WHAT IS REQUIRED: Identify every line in the items below that contains the string "acciaccatura" and copy each of those lines.

Collected data entries:

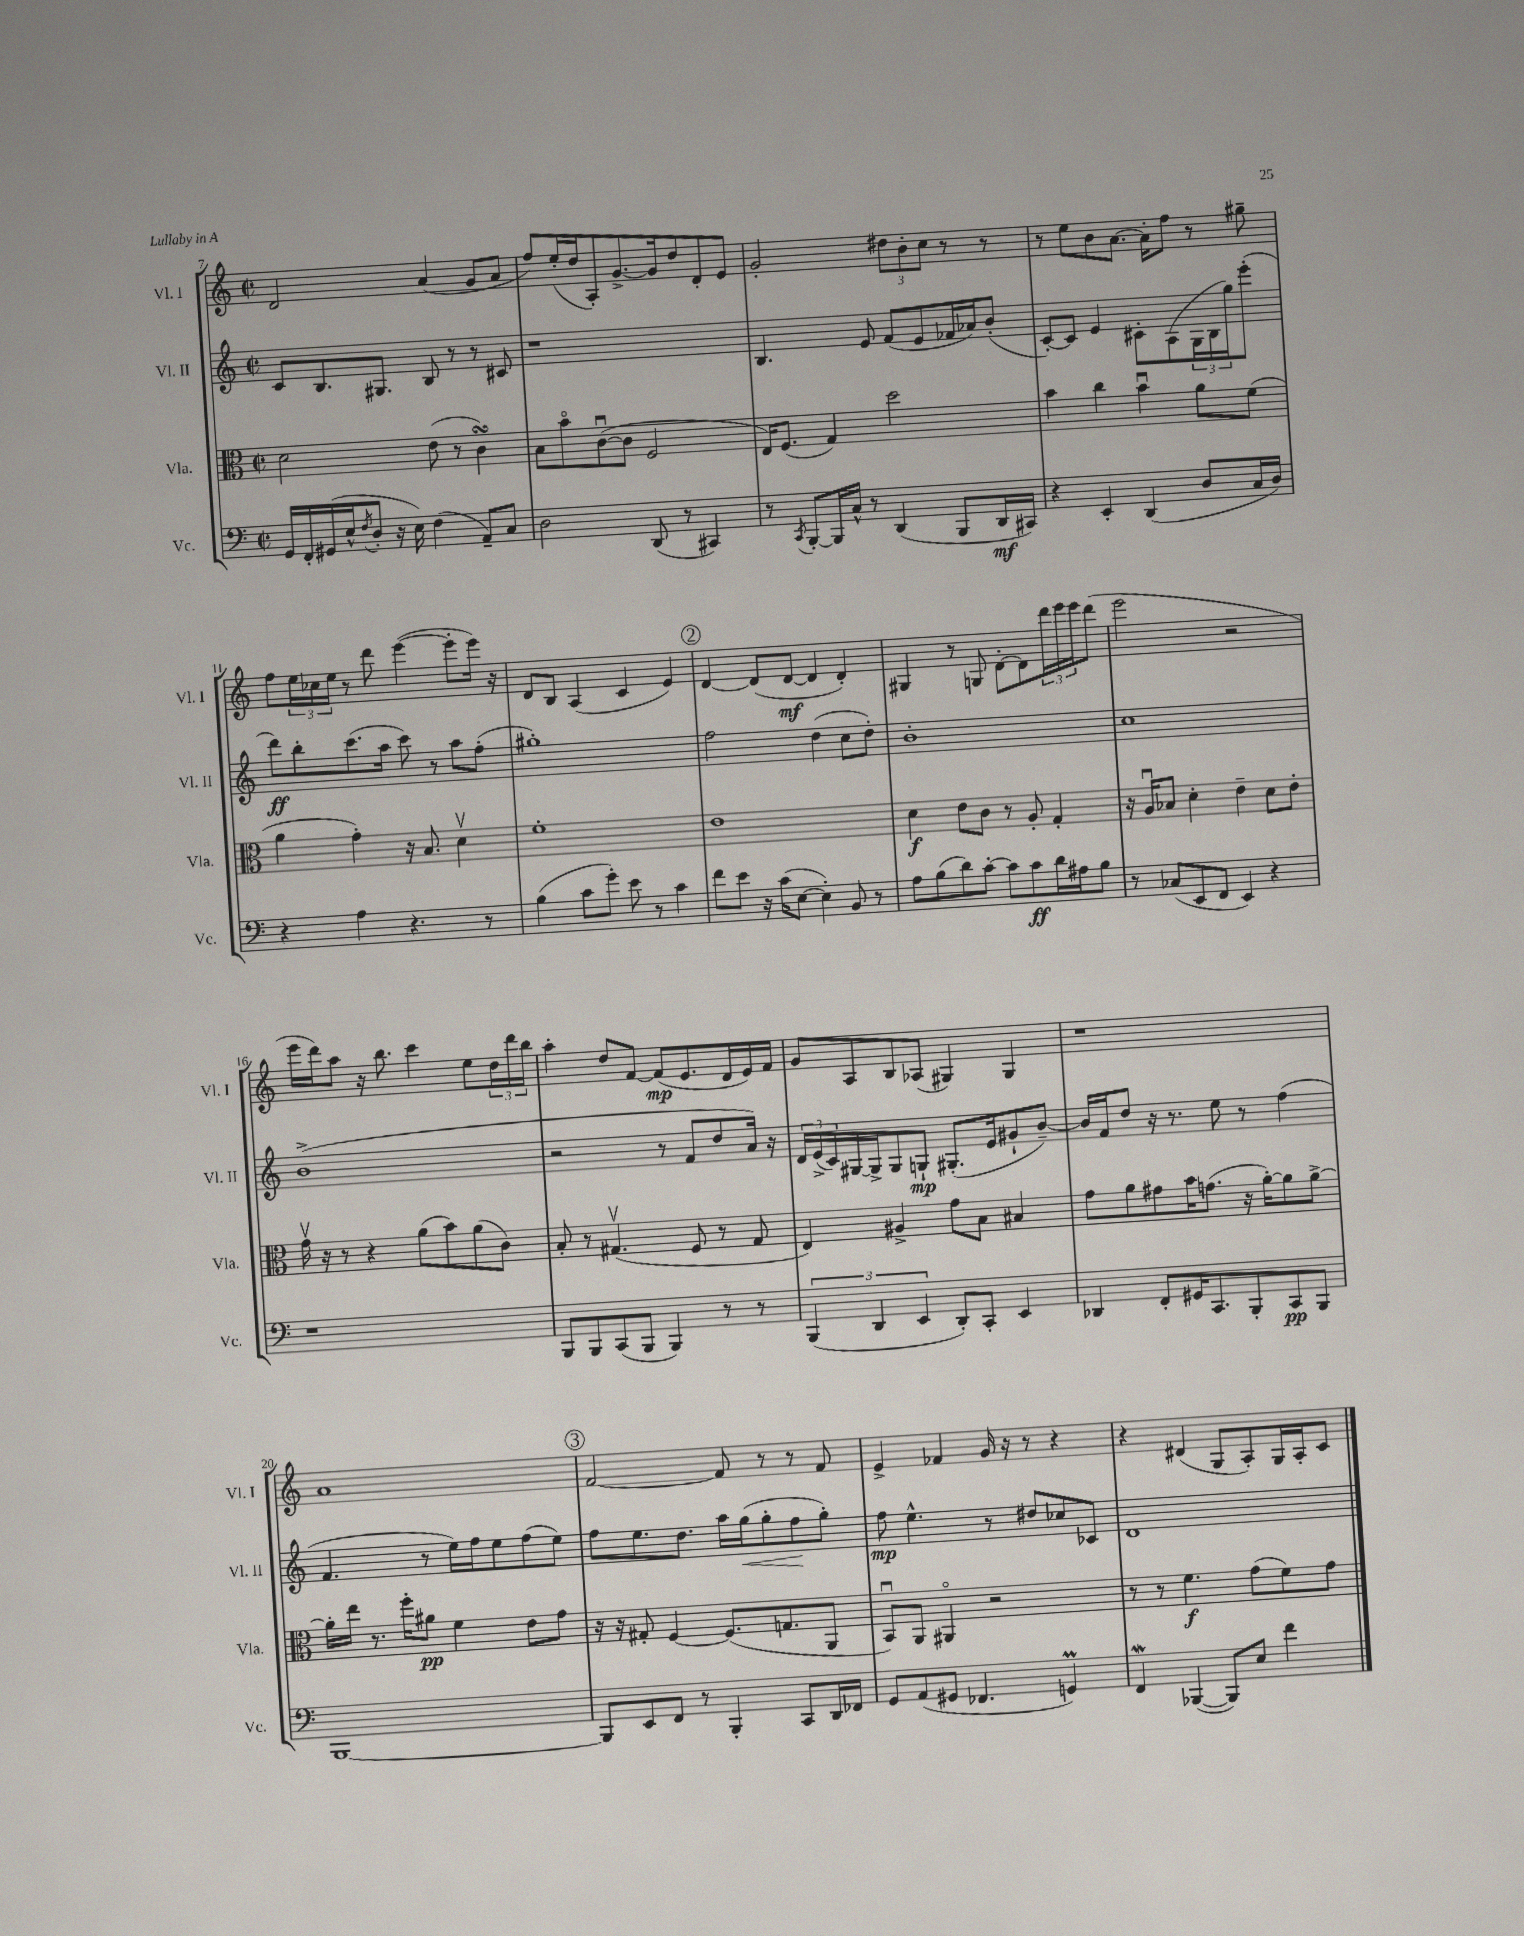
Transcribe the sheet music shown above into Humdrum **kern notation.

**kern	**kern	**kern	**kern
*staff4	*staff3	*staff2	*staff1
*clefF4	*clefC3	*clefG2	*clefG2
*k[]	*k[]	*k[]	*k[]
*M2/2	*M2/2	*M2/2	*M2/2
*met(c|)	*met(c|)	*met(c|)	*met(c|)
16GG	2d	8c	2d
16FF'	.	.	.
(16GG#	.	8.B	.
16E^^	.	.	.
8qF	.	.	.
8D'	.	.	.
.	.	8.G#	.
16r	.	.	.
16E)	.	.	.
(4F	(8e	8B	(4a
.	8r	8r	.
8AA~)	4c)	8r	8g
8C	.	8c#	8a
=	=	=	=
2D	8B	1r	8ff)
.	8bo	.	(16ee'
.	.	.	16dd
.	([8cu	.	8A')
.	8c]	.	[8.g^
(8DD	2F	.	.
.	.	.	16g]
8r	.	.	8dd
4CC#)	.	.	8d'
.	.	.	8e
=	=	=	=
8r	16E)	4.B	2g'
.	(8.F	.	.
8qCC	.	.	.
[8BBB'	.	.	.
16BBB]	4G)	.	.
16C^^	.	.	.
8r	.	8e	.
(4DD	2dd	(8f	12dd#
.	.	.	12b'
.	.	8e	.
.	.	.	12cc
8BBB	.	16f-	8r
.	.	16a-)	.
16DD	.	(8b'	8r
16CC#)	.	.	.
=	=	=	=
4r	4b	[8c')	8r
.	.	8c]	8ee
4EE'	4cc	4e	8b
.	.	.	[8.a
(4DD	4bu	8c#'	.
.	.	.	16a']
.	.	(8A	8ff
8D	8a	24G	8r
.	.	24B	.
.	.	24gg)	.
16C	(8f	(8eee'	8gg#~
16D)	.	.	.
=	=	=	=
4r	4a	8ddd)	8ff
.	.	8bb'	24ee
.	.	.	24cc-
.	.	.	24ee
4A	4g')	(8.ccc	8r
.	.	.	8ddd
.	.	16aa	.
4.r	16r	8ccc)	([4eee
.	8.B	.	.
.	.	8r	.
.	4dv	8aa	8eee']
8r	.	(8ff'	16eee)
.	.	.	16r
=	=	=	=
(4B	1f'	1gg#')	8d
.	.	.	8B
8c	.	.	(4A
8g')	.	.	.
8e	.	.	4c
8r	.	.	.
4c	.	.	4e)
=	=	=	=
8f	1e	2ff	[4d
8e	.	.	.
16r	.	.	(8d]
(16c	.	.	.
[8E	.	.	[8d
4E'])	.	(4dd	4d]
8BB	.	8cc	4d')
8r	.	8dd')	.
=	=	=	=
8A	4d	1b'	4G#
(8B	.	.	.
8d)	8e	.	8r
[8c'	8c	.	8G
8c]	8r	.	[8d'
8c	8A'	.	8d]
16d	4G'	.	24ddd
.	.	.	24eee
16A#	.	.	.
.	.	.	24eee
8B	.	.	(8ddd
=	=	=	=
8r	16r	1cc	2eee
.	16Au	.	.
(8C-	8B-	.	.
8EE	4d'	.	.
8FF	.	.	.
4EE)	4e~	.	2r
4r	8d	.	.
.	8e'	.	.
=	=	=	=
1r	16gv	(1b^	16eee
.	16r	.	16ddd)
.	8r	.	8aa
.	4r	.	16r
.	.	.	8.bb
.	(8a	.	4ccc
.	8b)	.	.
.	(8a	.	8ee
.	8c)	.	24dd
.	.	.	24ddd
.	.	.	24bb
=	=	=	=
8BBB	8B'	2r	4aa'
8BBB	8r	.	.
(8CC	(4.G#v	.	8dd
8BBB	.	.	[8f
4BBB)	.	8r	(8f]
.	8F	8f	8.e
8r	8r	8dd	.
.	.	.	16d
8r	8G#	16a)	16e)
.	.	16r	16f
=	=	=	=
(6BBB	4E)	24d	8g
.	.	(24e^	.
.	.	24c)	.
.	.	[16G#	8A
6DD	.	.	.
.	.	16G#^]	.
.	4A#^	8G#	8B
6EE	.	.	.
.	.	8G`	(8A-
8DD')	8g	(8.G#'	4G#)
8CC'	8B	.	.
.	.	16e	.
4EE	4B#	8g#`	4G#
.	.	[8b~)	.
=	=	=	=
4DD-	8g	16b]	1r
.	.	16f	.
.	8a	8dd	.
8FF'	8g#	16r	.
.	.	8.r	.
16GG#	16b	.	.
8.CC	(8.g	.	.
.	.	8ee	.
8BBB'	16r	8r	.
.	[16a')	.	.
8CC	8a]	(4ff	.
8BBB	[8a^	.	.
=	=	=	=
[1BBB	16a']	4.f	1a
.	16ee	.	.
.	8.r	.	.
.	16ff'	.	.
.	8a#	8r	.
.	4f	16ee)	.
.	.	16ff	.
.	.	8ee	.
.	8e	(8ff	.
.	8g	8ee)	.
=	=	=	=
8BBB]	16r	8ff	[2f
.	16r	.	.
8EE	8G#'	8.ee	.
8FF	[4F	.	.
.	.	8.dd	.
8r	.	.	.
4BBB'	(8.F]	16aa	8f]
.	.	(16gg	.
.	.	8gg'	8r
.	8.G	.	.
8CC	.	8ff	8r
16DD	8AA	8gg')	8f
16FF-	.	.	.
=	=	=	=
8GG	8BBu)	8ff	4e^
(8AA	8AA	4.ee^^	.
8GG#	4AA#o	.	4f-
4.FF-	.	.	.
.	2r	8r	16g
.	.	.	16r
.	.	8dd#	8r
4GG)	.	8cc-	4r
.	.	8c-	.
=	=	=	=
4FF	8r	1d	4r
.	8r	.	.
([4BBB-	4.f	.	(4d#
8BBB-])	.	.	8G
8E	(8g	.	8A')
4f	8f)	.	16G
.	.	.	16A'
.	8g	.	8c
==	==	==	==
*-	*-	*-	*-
...
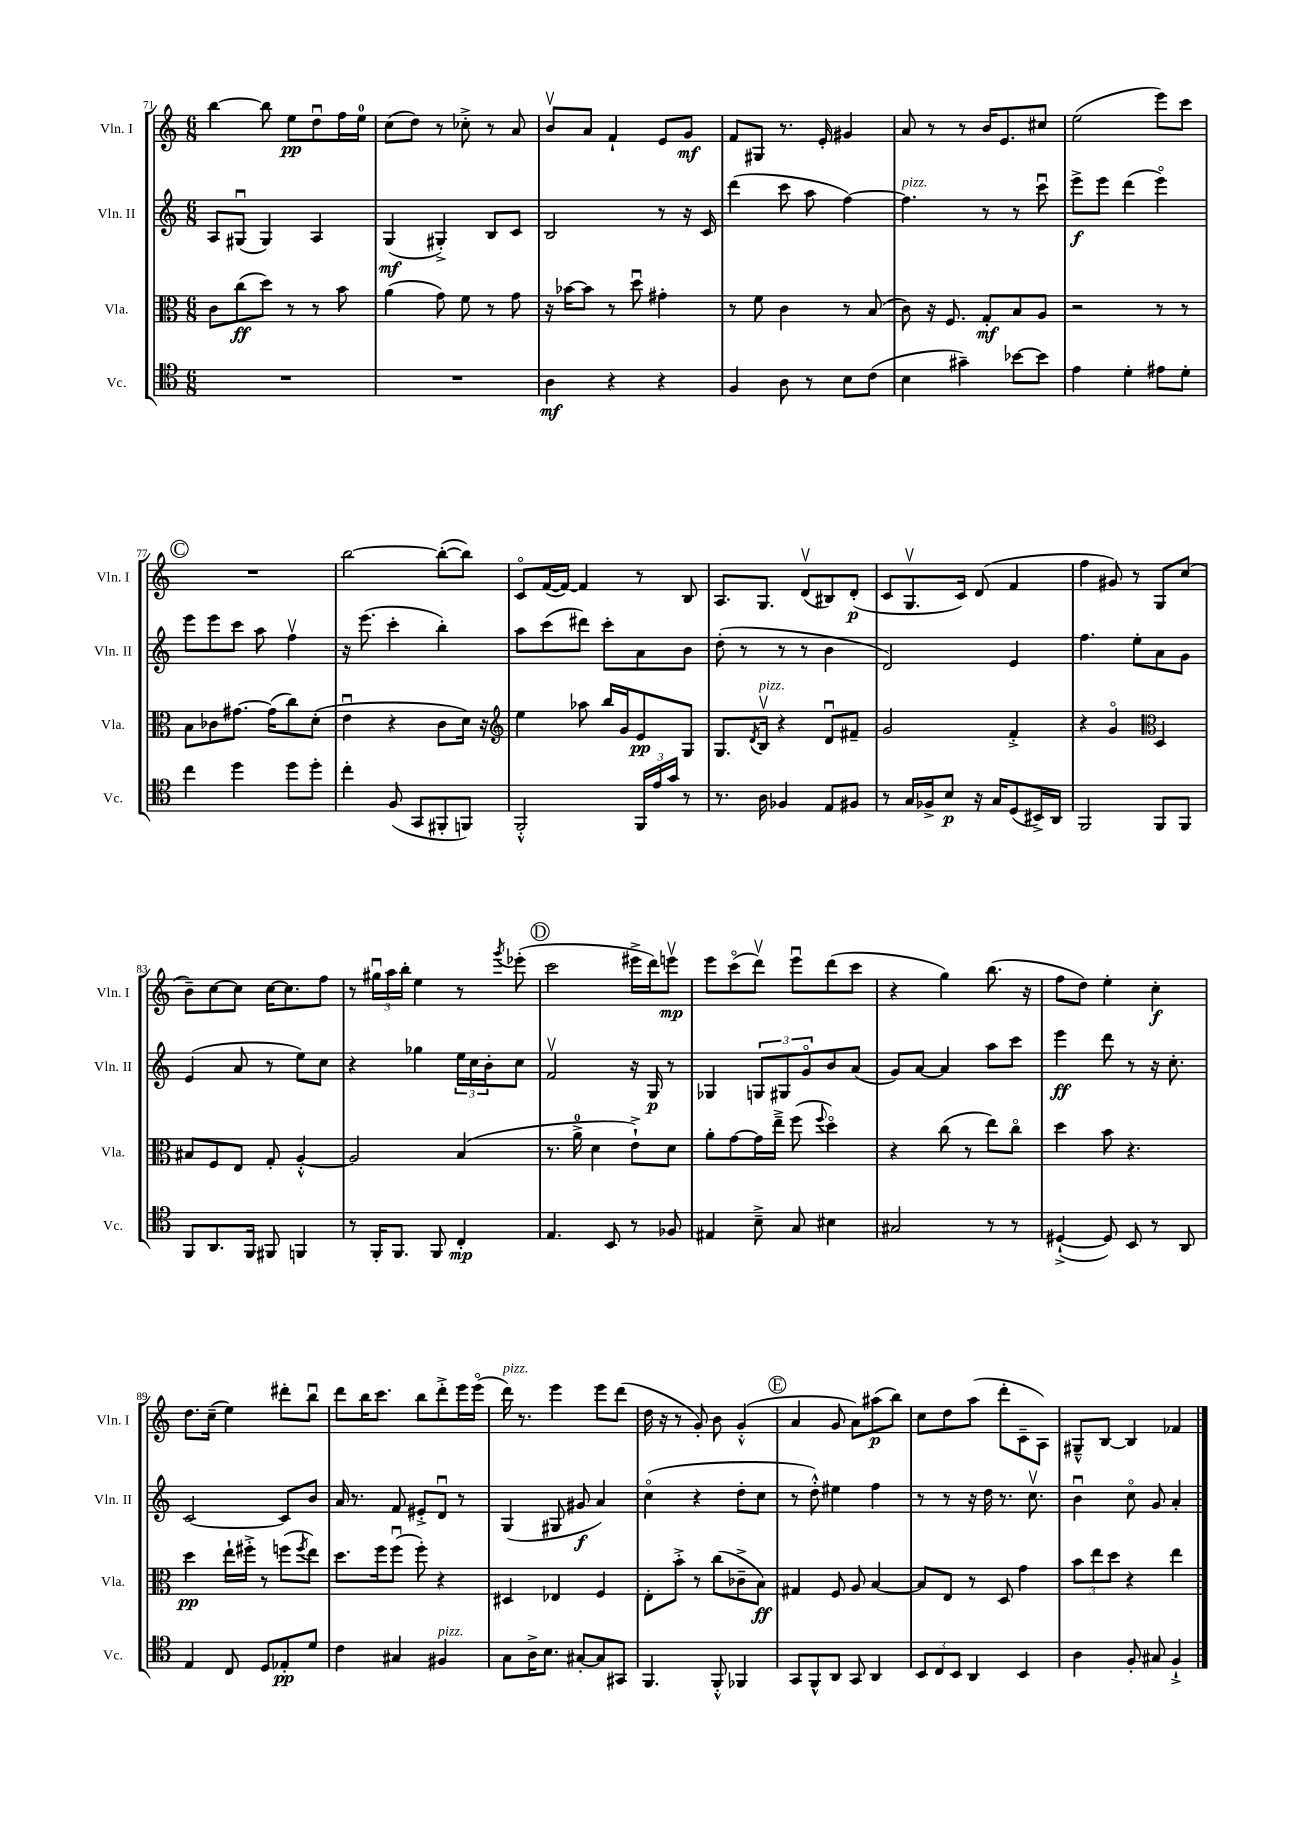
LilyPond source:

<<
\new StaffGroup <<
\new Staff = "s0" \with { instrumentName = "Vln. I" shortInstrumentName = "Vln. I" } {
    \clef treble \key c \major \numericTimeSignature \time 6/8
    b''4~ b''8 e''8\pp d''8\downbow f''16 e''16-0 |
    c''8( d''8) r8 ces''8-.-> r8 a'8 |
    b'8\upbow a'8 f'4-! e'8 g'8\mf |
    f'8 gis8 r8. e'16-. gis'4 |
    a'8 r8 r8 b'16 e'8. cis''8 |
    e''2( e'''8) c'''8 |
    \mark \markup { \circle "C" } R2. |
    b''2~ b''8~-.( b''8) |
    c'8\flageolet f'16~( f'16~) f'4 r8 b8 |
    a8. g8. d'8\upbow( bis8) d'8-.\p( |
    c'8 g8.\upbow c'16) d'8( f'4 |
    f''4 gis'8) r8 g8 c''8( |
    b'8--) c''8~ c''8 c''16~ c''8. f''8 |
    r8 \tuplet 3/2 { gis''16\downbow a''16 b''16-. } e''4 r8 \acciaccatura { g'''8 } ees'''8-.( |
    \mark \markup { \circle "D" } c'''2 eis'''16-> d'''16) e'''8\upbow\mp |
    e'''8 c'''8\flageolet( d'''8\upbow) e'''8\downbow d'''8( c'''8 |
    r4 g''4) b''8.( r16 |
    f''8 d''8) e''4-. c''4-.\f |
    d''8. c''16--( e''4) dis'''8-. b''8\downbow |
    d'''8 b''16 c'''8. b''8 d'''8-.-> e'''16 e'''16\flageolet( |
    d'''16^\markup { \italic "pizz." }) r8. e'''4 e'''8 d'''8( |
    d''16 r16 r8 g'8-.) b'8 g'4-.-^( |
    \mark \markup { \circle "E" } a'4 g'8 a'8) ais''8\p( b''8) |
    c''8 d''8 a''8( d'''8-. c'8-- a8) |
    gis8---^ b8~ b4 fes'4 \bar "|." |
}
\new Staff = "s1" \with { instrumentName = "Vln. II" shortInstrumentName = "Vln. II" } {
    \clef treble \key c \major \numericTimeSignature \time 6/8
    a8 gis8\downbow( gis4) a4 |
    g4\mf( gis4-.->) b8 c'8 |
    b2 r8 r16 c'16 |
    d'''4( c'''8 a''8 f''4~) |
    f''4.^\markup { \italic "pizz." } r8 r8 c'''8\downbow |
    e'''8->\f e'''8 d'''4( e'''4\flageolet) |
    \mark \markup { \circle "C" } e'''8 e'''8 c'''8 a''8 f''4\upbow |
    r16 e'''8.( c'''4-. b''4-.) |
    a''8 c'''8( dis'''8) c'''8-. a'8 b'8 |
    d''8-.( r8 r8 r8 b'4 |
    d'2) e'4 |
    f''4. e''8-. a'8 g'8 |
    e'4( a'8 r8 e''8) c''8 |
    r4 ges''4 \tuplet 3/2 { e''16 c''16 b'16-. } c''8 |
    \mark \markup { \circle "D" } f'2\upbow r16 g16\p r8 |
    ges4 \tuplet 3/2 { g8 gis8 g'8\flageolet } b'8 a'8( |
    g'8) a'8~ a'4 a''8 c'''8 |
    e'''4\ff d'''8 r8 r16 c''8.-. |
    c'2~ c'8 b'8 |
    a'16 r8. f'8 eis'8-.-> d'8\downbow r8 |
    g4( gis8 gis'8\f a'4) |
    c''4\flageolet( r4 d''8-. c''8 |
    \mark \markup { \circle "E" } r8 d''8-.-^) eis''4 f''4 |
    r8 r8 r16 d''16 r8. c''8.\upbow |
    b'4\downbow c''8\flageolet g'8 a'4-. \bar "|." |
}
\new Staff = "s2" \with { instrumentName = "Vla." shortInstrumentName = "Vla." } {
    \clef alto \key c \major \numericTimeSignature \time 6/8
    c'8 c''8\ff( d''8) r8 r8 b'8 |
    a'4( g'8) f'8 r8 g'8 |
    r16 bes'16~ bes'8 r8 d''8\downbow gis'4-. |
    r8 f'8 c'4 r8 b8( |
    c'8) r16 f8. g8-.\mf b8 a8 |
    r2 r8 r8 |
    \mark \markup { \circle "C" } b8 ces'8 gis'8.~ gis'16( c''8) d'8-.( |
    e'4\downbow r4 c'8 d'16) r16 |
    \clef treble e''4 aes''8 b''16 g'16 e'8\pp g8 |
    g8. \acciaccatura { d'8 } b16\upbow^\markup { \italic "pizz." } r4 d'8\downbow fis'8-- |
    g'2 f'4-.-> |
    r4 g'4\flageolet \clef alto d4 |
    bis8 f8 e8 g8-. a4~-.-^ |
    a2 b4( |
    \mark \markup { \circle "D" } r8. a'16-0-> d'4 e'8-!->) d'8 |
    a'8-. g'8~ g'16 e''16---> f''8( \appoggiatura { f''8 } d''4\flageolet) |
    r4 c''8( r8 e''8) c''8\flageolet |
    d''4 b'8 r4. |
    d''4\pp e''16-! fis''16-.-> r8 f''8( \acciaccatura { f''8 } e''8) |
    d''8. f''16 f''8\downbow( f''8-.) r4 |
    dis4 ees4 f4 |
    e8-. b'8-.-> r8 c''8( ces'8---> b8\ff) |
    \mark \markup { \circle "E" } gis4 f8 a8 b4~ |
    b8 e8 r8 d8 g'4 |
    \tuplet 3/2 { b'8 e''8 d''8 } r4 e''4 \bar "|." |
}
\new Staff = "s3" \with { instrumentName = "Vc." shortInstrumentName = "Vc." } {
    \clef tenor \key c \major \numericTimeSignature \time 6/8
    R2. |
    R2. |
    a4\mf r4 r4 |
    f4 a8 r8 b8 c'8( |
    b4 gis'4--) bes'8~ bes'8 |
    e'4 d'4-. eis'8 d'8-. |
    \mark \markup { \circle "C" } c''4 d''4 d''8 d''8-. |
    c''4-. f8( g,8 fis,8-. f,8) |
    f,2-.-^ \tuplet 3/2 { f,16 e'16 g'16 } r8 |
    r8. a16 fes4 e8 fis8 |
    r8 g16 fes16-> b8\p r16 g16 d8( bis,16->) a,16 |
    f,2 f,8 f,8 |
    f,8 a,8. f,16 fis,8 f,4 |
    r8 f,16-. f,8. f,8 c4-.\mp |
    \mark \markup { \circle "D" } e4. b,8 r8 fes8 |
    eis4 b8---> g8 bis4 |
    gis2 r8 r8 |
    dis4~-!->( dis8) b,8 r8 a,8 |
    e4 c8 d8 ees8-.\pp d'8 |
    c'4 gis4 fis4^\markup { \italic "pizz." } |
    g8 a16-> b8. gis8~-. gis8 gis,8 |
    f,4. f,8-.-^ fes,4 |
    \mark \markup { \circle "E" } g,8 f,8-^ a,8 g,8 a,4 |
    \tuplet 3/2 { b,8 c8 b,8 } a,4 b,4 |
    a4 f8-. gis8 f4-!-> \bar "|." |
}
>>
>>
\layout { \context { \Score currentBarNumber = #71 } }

THE SOLUTION:
    r8 \tuplet 3/2 { gis''16\downbow a''16 b''16-. } e''4 r8 \acciaccatura { g'''8 } ees'''8-.( |
    g8. \acciaccatura { d'8 } b16\upbow^\markup { \italic "pizz." } r4 d'8\downbow fis'8-- |
    d''4\pp e''16-! fis''16-.-> r8 f''8( \acciaccatura { f''8 } e''8) |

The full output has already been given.